Input data Block Start
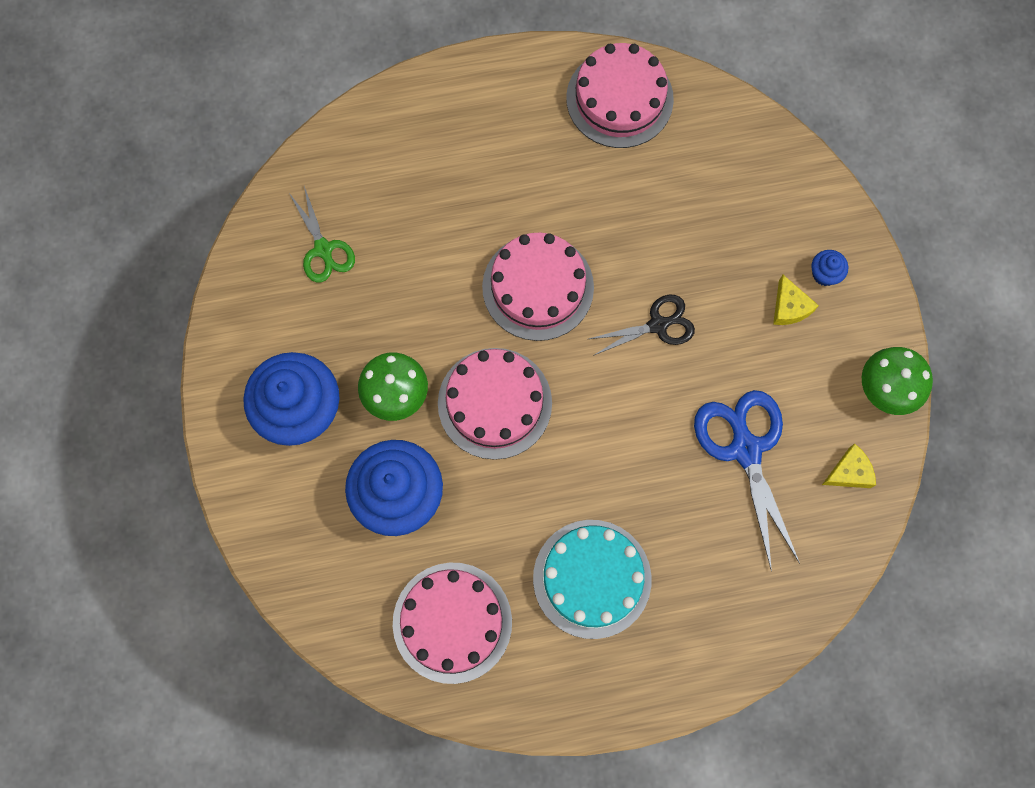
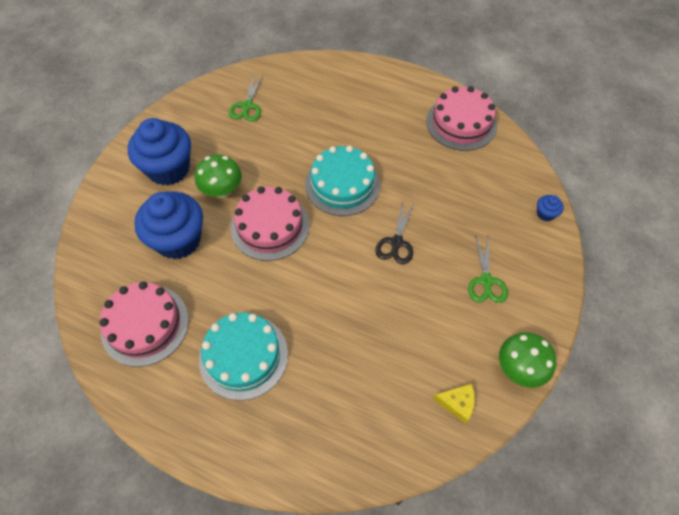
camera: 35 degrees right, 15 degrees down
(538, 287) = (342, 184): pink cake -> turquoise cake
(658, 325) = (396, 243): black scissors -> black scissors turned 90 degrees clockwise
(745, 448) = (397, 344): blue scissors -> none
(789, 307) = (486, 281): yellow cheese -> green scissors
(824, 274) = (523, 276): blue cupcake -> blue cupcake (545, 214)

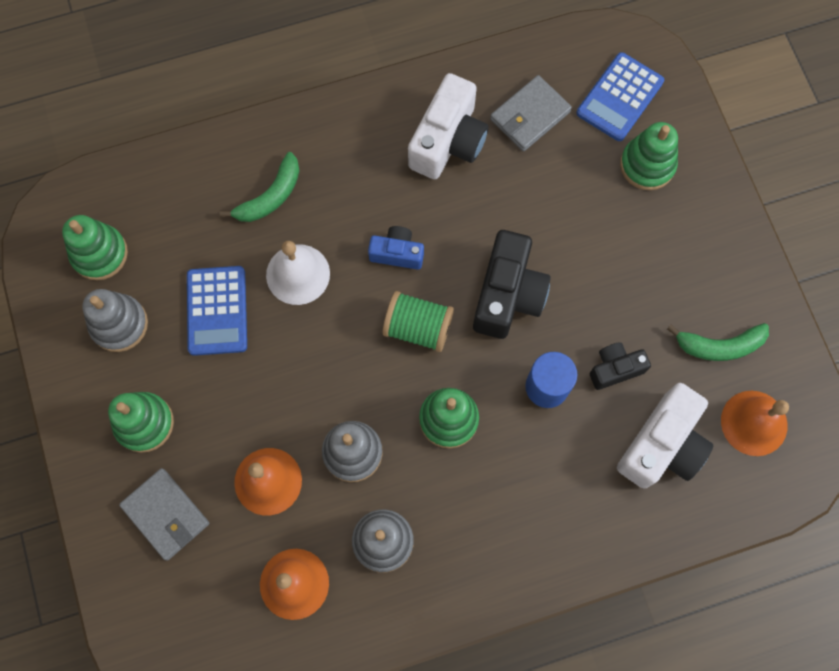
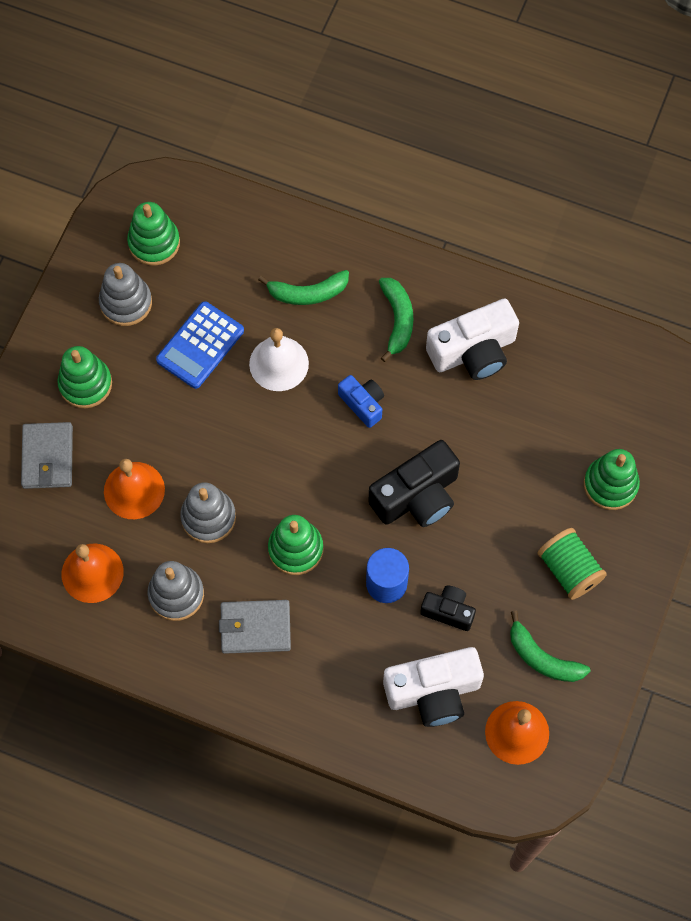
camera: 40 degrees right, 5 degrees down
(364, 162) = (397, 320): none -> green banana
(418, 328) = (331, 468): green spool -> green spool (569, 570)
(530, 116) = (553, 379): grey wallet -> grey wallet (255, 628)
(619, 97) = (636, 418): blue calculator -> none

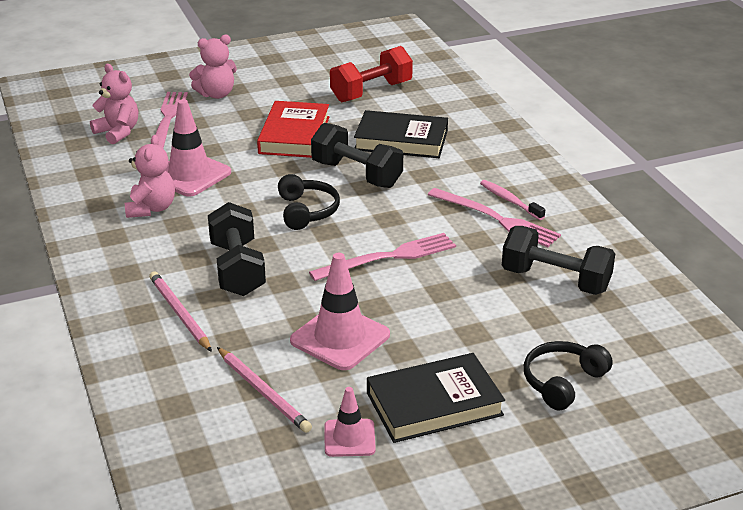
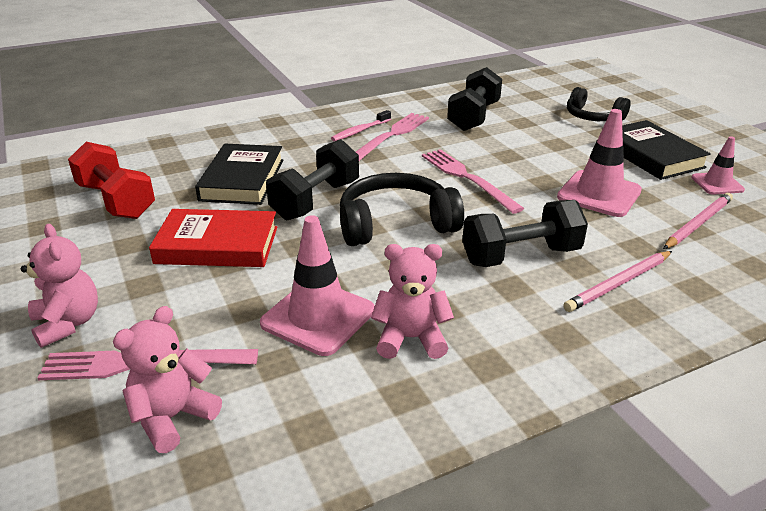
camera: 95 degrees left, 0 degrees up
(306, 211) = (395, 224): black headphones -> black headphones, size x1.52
Input data Block End
- [Exercise description]: For each line above that contains the word "degrees", give the line as it is written.

- [Solution to this exercise]:
camera: 35 degrees right, 15 degrees down
(658, 325) = (396, 243): black scissors -> black scissors turned 90 degrees clockwise
camera: 40 degrees right, 5 degrees down
camera: 95 degrees left, 0 degrees up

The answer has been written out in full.